Records supplied –
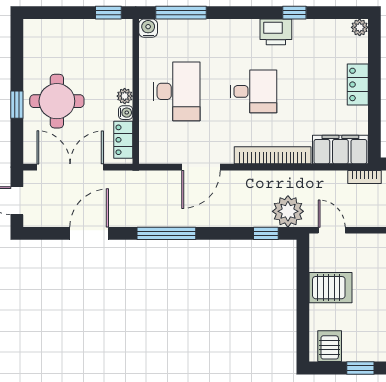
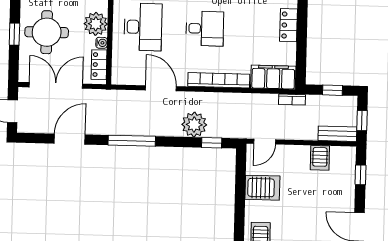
plant: (125, 96) -> (96, 24), width x1.88, depth x1.88
door: (201, 167) -> (161, 88), swing flipped
plant: (288, 211) -> (194, 125), moved
door: (332, 230) -> (265, 142), swing flipped

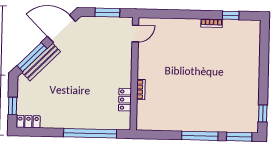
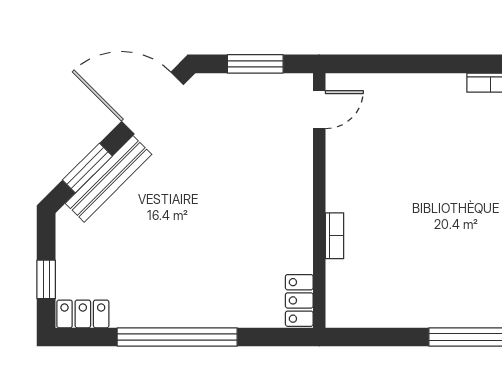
window: (32, 57) -> (87, 168), width x0.69
locker: (125, 100) -> (299, 300), moved
window: (90, 133) -> (177, 337), moved

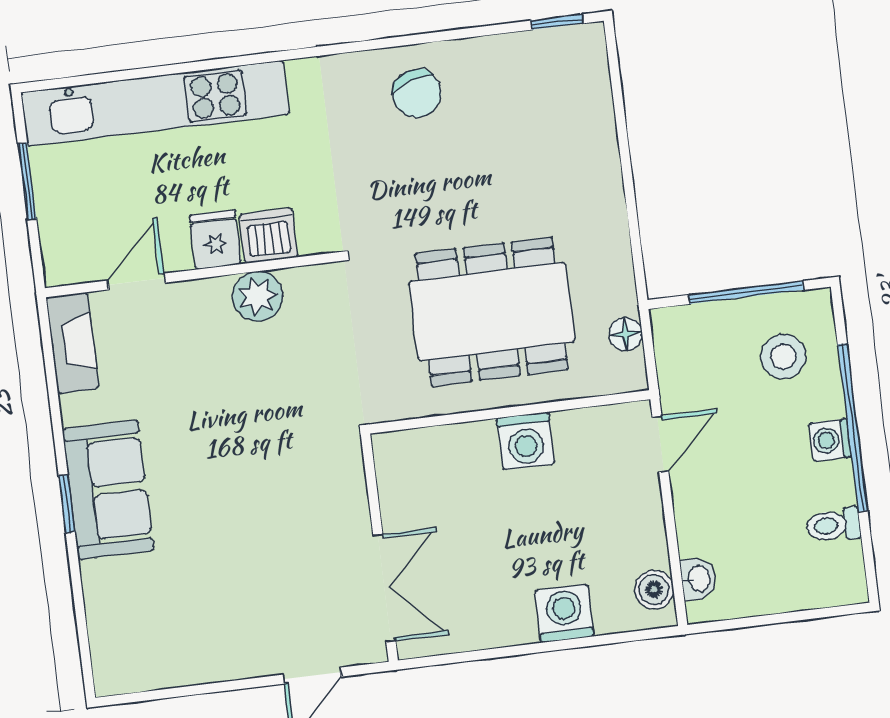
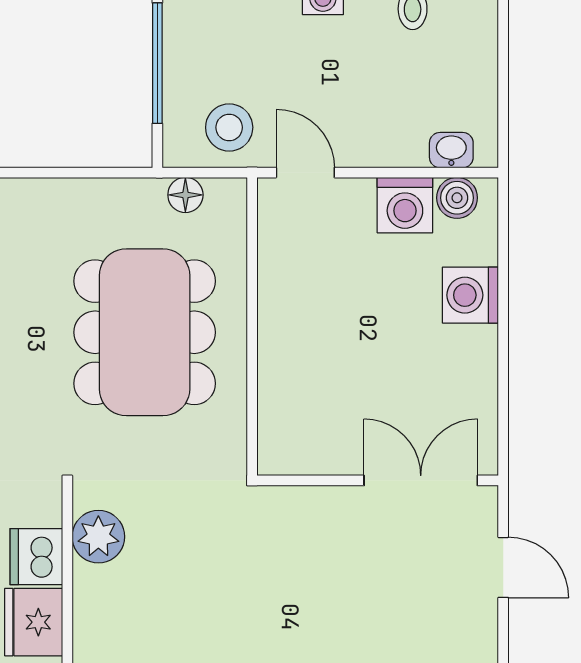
fridge: (215, 240) -> (34, 622), width x1.38
plant: (258, 296) -> (98, 537), moved
stool: (783, 357) -> (229, 127), moved
washing machine: (526, 441) -> (405, 205), moved, turned 90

Exercise goal – For this exercise, set down exactly the lines that run from the line holding "plant: (288, 211) -> (194, 125), moved" to the last line of the records above; include both end lines and omit pictures.

Response to the exercise –
plant: (288, 211) -> (194, 125), moved
door: (332, 230) -> (265, 142), swing flipped

window: (32, 57) -> (87, 168), width x0.69
locker: (125, 100) -> (299, 300), moved
window: (90, 133) -> (177, 337), moved

fridge: (215, 240) -> (34, 622), width x1.38
plant: (258, 296) -> (98, 537), moved
stool: (783, 357) -> (229, 127), moved
washing machine: (526, 441) -> (405, 205), moved, turned 90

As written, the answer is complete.